··· MATERIAL PROVIDED ···

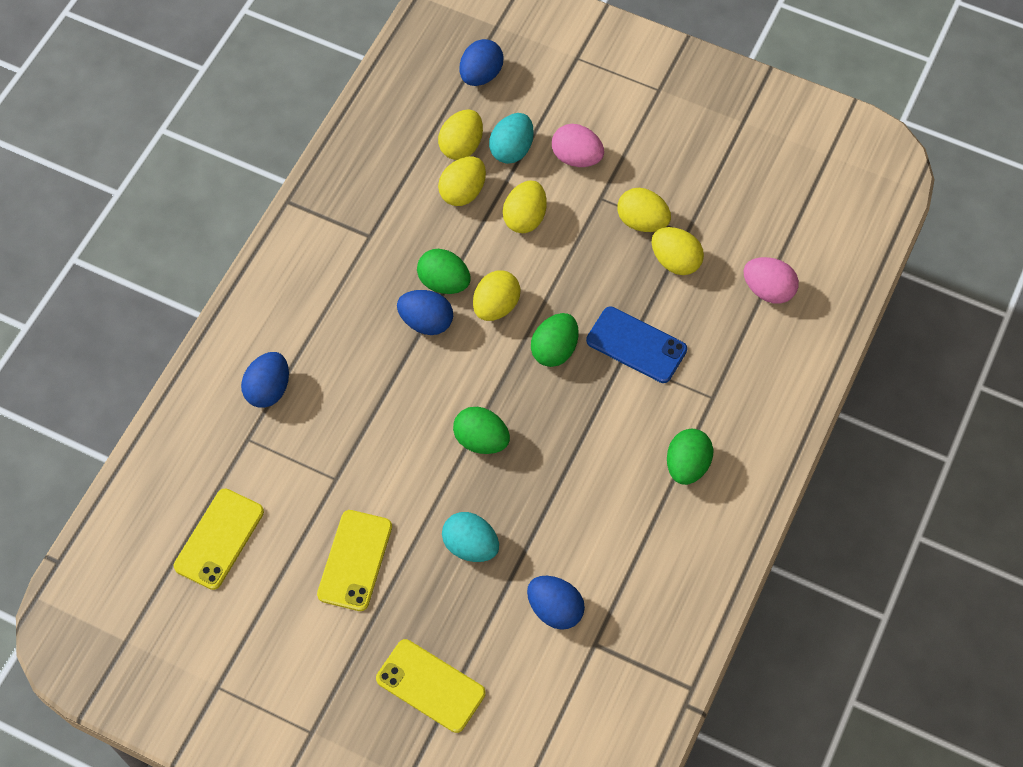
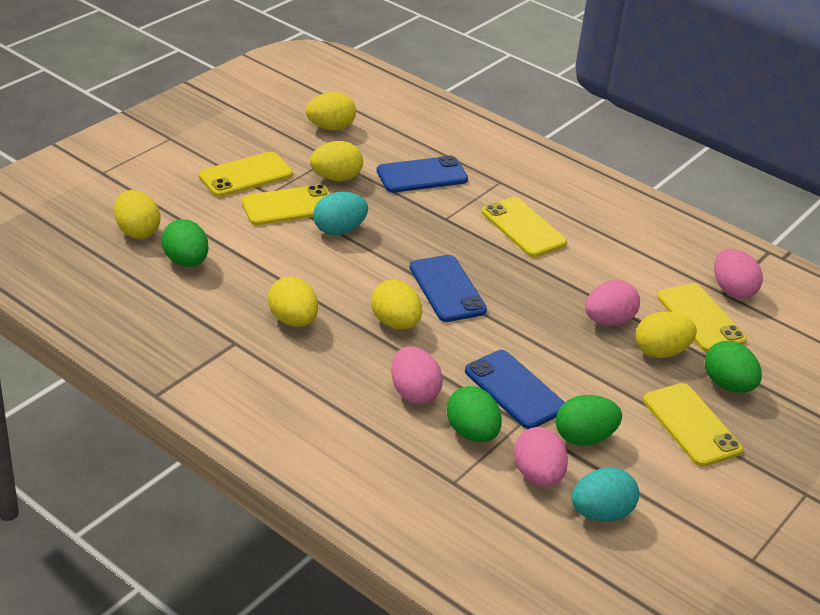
blue egg: 4 -> 0
blue phone: 1 -> 3
pink egg: 2 -> 4
yellow phone: 3 -> 5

···

# TASK DESCRIPTION:
No pictures go in the copy. Set down all the data exactly.

# PROBLEM SOLUTION:
blue egg: 4 -> 0
blue phone: 1 -> 3
pink egg: 2 -> 4
yellow phone: 3 -> 5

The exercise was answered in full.